* _AIM OF THE EXERCISE_:
Could you write out, word for word, each line from the one containing "rose-pink billfold (480,291,575,355)" to the last line of the data below, both included and nothing more?

* _RAW DATA_:
BEGIN

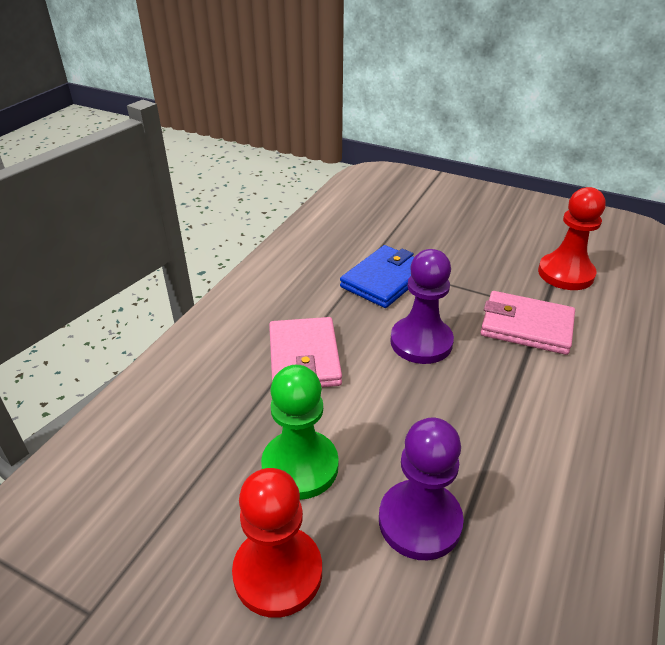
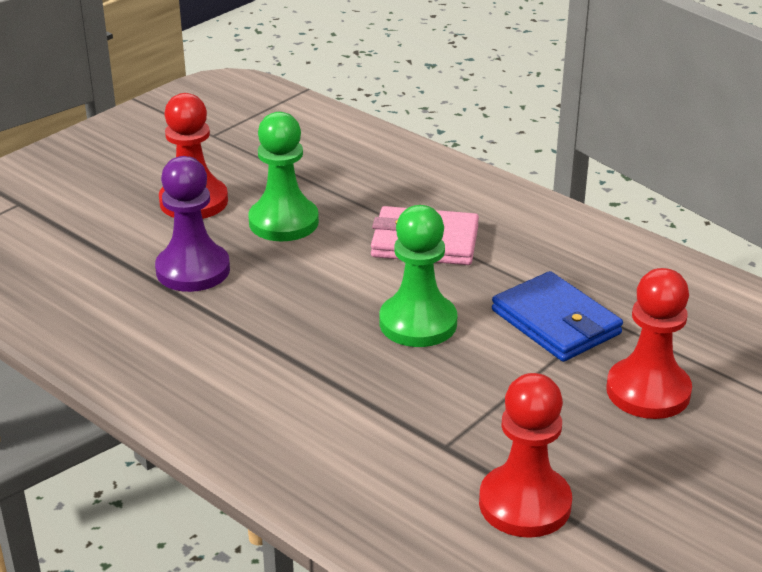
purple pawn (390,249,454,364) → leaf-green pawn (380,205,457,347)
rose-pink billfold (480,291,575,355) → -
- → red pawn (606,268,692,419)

END

* _SOLUTION TO THIS PROBLEM_:
rose-pink billfold (480,291,575,355) → -
- → red pawn (606,268,692,419)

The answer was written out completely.